* Records for this task:
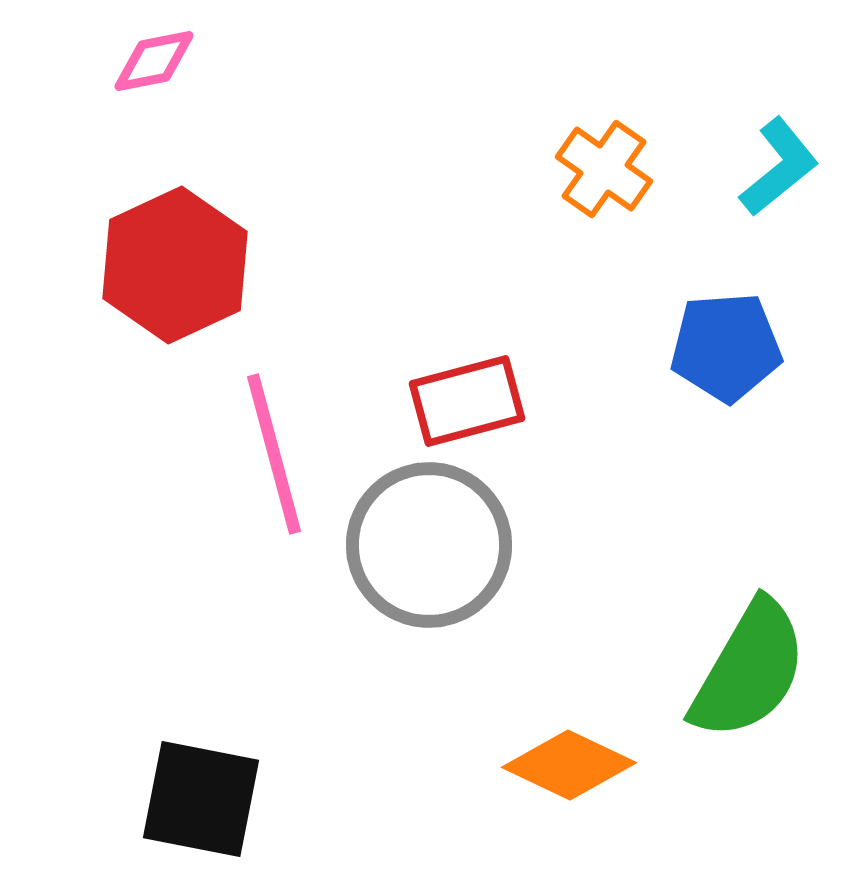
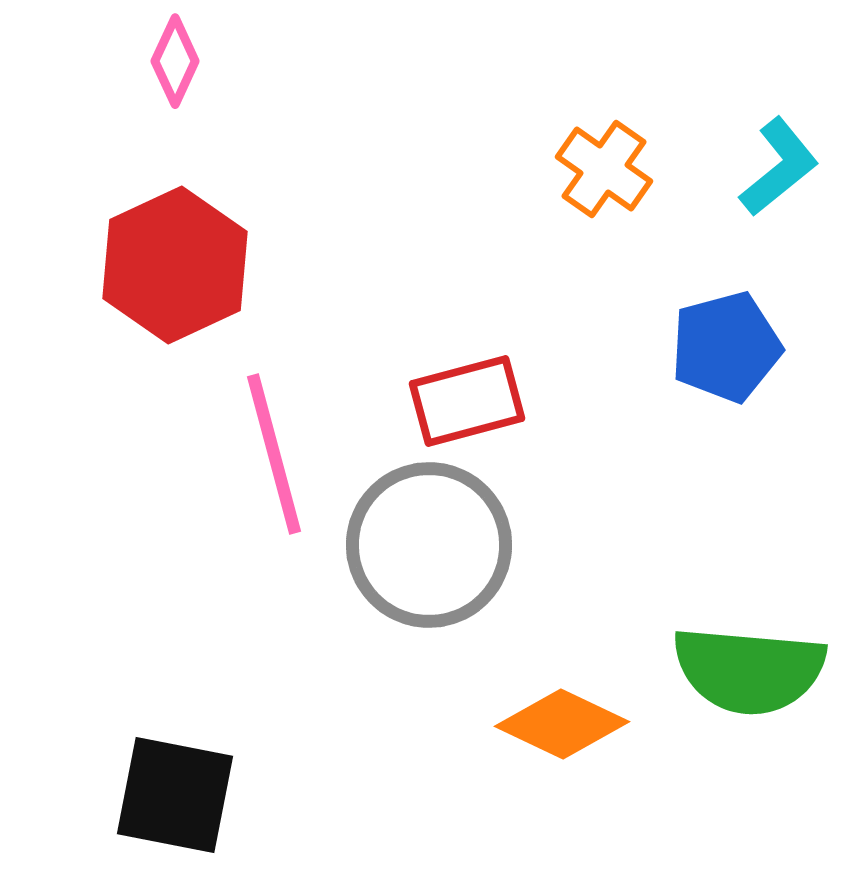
pink diamond: moved 21 px right; rotated 54 degrees counterclockwise
blue pentagon: rotated 11 degrees counterclockwise
green semicircle: rotated 65 degrees clockwise
orange diamond: moved 7 px left, 41 px up
black square: moved 26 px left, 4 px up
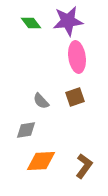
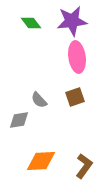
purple star: moved 4 px right
gray semicircle: moved 2 px left, 1 px up
gray diamond: moved 7 px left, 10 px up
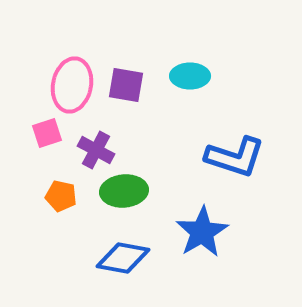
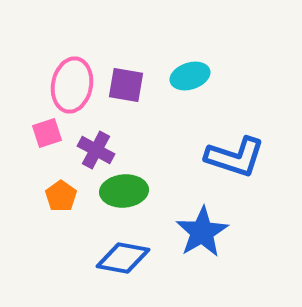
cyan ellipse: rotated 18 degrees counterclockwise
orange pentagon: rotated 24 degrees clockwise
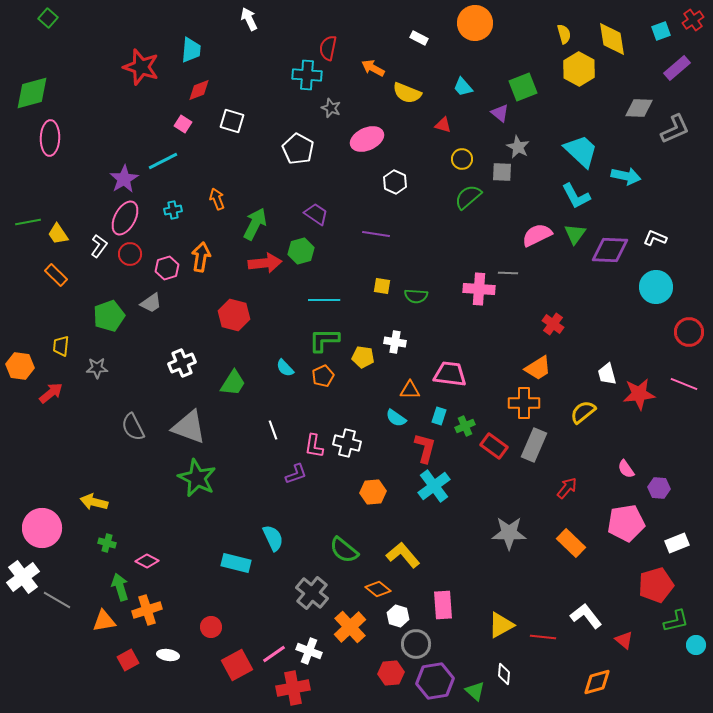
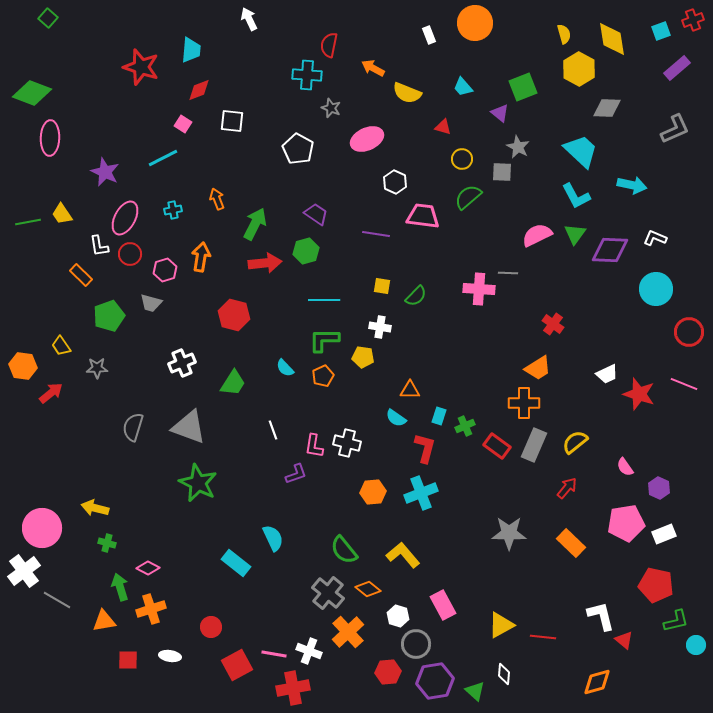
red cross at (693, 20): rotated 15 degrees clockwise
white rectangle at (419, 38): moved 10 px right, 3 px up; rotated 42 degrees clockwise
red semicircle at (328, 48): moved 1 px right, 3 px up
green diamond at (32, 93): rotated 36 degrees clockwise
gray diamond at (639, 108): moved 32 px left
white square at (232, 121): rotated 10 degrees counterclockwise
red triangle at (443, 125): moved 2 px down
cyan line at (163, 161): moved 3 px up
cyan arrow at (626, 176): moved 6 px right, 9 px down
purple star at (124, 179): moved 19 px left, 7 px up; rotated 16 degrees counterclockwise
yellow trapezoid at (58, 234): moved 4 px right, 20 px up
white L-shape at (99, 246): rotated 135 degrees clockwise
green hexagon at (301, 251): moved 5 px right
pink hexagon at (167, 268): moved 2 px left, 2 px down
orange rectangle at (56, 275): moved 25 px right
cyan circle at (656, 287): moved 2 px down
green semicircle at (416, 296): rotated 50 degrees counterclockwise
gray trapezoid at (151, 303): rotated 50 degrees clockwise
white cross at (395, 342): moved 15 px left, 15 px up
yellow trapezoid at (61, 346): rotated 40 degrees counterclockwise
orange hexagon at (20, 366): moved 3 px right
pink trapezoid at (450, 374): moved 27 px left, 158 px up
white trapezoid at (607, 374): rotated 100 degrees counterclockwise
red star at (639, 394): rotated 24 degrees clockwise
yellow semicircle at (583, 412): moved 8 px left, 30 px down
gray semicircle at (133, 427): rotated 44 degrees clockwise
red rectangle at (494, 446): moved 3 px right
pink semicircle at (626, 469): moved 1 px left, 2 px up
green star at (197, 478): moved 1 px right, 5 px down
cyan cross at (434, 486): moved 13 px left, 7 px down; rotated 16 degrees clockwise
purple hexagon at (659, 488): rotated 20 degrees clockwise
yellow arrow at (94, 502): moved 1 px right, 6 px down
white rectangle at (677, 543): moved 13 px left, 9 px up
green semicircle at (344, 550): rotated 12 degrees clockwise
pink diamond at (147, 561): moved 1 px right, 7 px down
cyan rectangle at (236, 563): rotated 24 degrees clockwise
white cross at (23, 577): moved 1 px right, 6 px up
red pentagon at (656, 585): rotated 28 degrees clockwise
orange diamond at (378, 589): moved 10 px left
gray cross at (312, 593): moved 16 px right
pink rectangle at (443, 605): rotated 24 degrees counterclockwise
orange cross at (147, 610): moved 4 px right, 1 px up
white L-shape at (586, 616): moved 15 px right; rotated 24 degrees clockwise
orange cross at (350, 627): moved 2 px left, 5 px down
pink line at (274, 654): rotated 45 degrees clockwise
white ellipse at (168, 655): moved 2 px right, 1 px down
red square at (128, 660): rotated 30 degrees clockwise
red hexagon at (391, 673): moved 3 px left, 1 px up
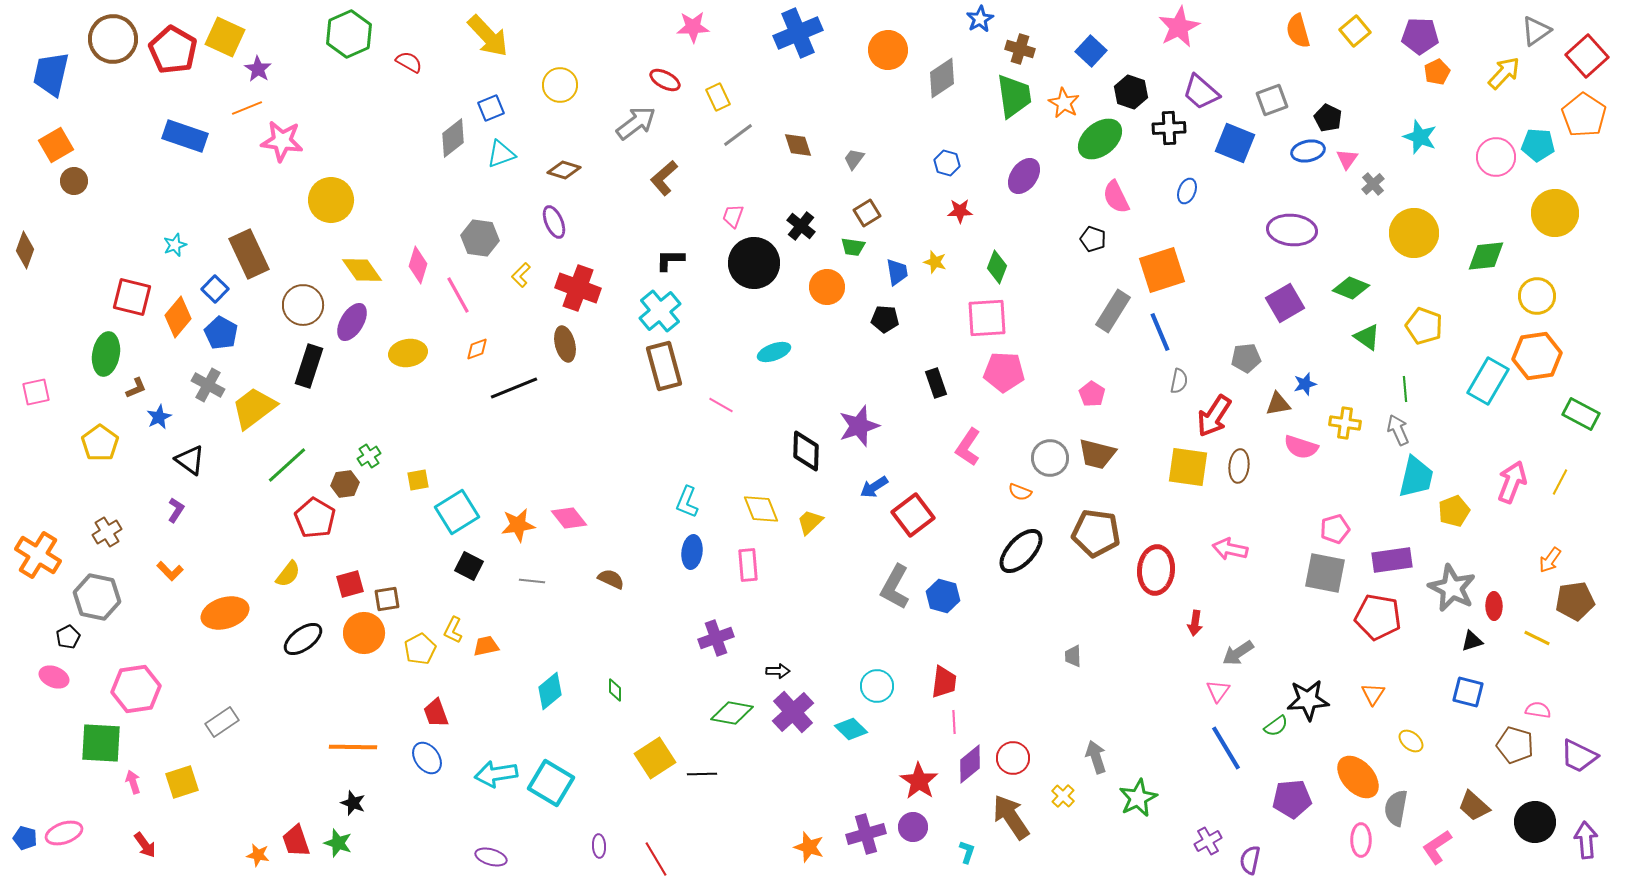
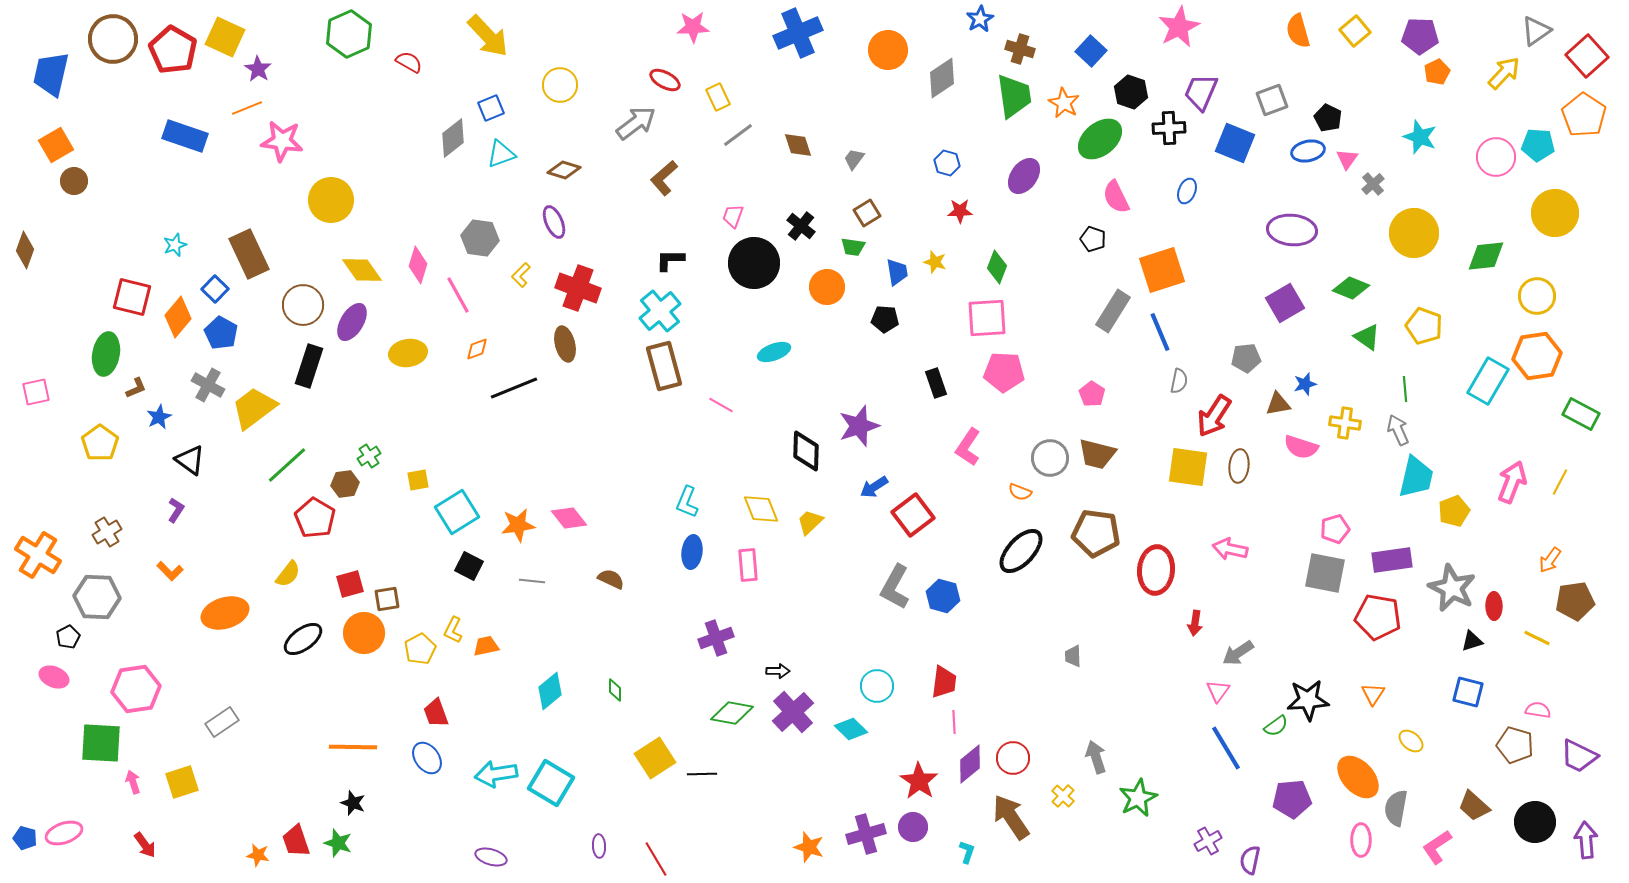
purple trapezoid at (1201, 92): rotated 72 degrees clockwise
gray hexagon at (97, 597): rotated 9 degrees counterclockwise
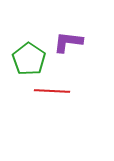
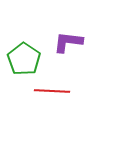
green pentagon: moved 5 px left
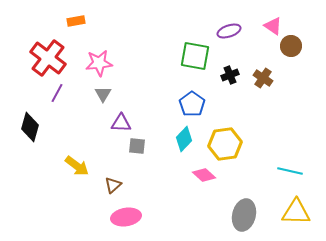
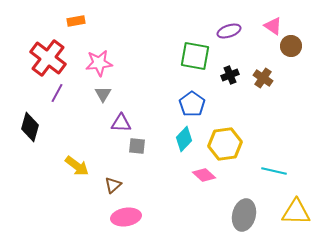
cyan line: moved 16 px left
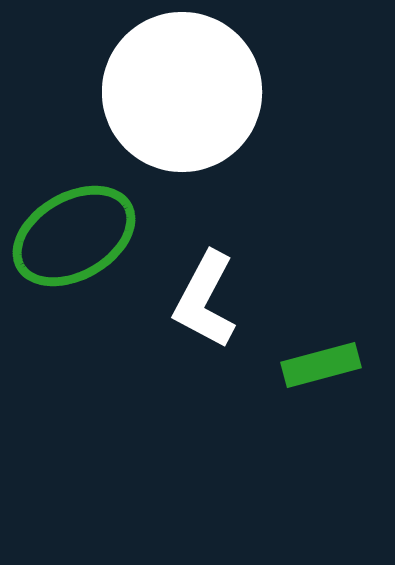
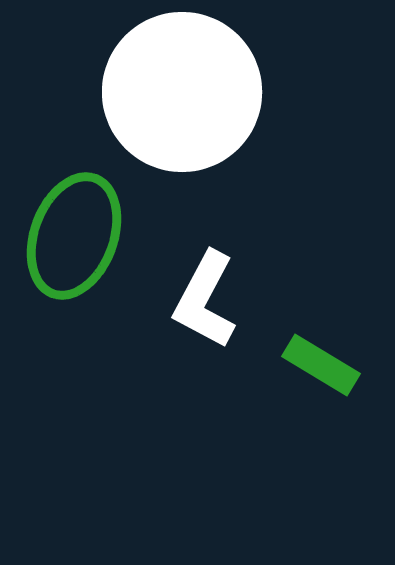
green ellipse: rotated 40 degrees counterclockwise
green rectangle: rotated 46 degrees clockwise
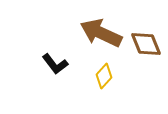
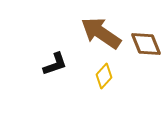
brown arrow: rotated 9 degrees clockwise
black L-shape: rotated 72 degrees counterclockwise
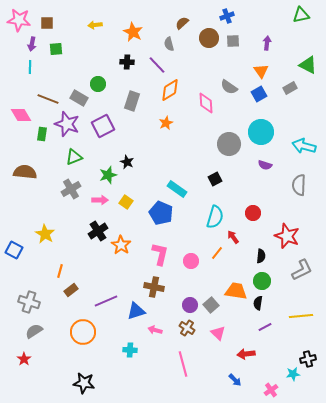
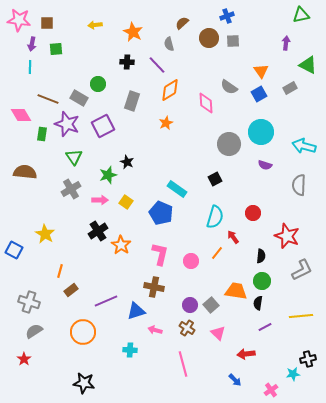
purple arrow at (267, 43): moved 19 px right
green triangle at (74, 157): rotated 42 degrees counterclockwise
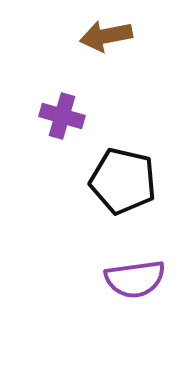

* What is required: Would you write out the data exactly, with no pictures in the copy?

* Finished task:
pink diamond: moved 21 px right; rotated 54 degrees counterclockwise
blue pentagon: rotated 11 degrees counterclockwise
green semicircle: rotated 65 degrees clockwise
orange diamond: moved 7 px left, 41 px up
black square: moved 26 px left, 4 px up
purple star: moved 4 px right
gray semicircle: moved 2 px left, 1 px up
gray diamond: moved 7 px left, 10 px up
cyan ellipse: rotated 18 degrees counterclockwise
orange pentagon: rotated 24 degrees clockwise
red cross at (693, 20): rotated 15 degrees clockwise
white rectangle at (419, 38): moved 10 px right, 3 px up; rotated 42 degrees clockwise
red semicircle at (328, 48): moved 1 px right, 3 px up
green diamond at (32, 93): rotated 36 degrees clockwise
gray diamond at (639, 108): moved 32 px left
white square at (232, 121): rotated 10 degrees counterclockwise
red triangle at (443, 125): moved 2 px down
cyan line at (163, 161): moved 3 px up
cyan arrow at (626, 176): moved 6 px right, 9 px down
purple star at (124, 179): moved 19 px left, 7 px up; rotated 16 degrees counterclockwise
yellow trapezoid at (58, 234): moved 4 px right, 20 px up
white L-shape at (99, 246): rotated 135 degrees clockwise
green hexagon at (301, 251): moved 5 px right
pink hexagon at (167, 268): moved 2 px left, 2 px down
orange rectangle at (56, 275): moved 25 px right
cyan circle at (656, 287): moved 2 px down
green semicircle at (416, 296): rotated 50 degrees counterclockwise
gray trapezoid at (151, 303): rotated 50 degrees clockwise
white cross at (395, 342): moved 15 px left, 15 px up
yellow trapezoid at (61, 346): rotated 40 degrees counterclockwise
orange hexagon at (20, 366): moved 3 px right
pink trapezoid at (450, 374): moved 27 px left, 158 px up
white trapezoid at (607, 374): rotated 100 degrees counterclockwise
red star at (639, 394): rotated 24 degrees clockwise
yellow semicircle at (583, 412): moved 8 px left, 30 px down
gray semicircle at (133, 427): rotated 44 degrees clockwise
red rectangle at (494, 446): moved 3 px right
pink semicircle at (626, 469): moved 1 px left, 2 px up
green star at (197, 478): moved 1 px right, 5 px down
cyan cross at (434, 486): moved 13 px left, 7 px down; rotated 16 degrees clockwise
purple hexagon at (659, 488): rotated 20 degrees clockwise
yellow arrow at (94, 502): moved 1 px right, 6 px down
white rectangle at (677, 543): moved 13 px left, 9 px up
green semicircle at (344, 550): rotated 12 degrees clockwise
pink diamond at (147, 561): moved 1 px right, 7 px down
cyan rectangle at (236, 563): rotated 24 degrees clockwise
white cross at (23, 577): moved 1 px right, 6 px up
red pentagon at (656, 585): rotated 28 degrees clockwise
orange diamond at (378, 589): moved 10 px left
gray cross at (312, 593): moved 16 px right
pink rectangle at (443, 605): rotated 24 degrees counterclockwise
orange cross at (147, 610): moved 4 px right, 1 px up
white L-shape at (586, 616): moved 15 px right; rotated 24 degrees clockwise
orange cross at (350, 627): moved 2 px left, 5 px down
pink line at (274, 654): rotated 45 degrees clockwise
white ellipse at (168, 655): moved 2 px right, 1 px down
red square at (128, 660): rotated 30 degrees clockwise
red hexagon at (391, 673): moved 3 px left, 1 px up
purple trapezoid at (1201, 92): rotated 72 degrees clockwise
gray hexagon at (97, 597): rotated 9 degrees counterclockwise
green pentagon: moved 5 px left
cyan line: moved 16 px left
green ellipse: rotated 40 degrees counterclockwise
green rectangle: rotated 46 degrees clockwise
brown arrow: rotated 9 degrees clockwise
black L-shape: rotated 72 degrees counterclockwise
purple arrow at (267, 43): moved 19 px right
green triangle at (74, 157): rotated 42 degrees counterclockwise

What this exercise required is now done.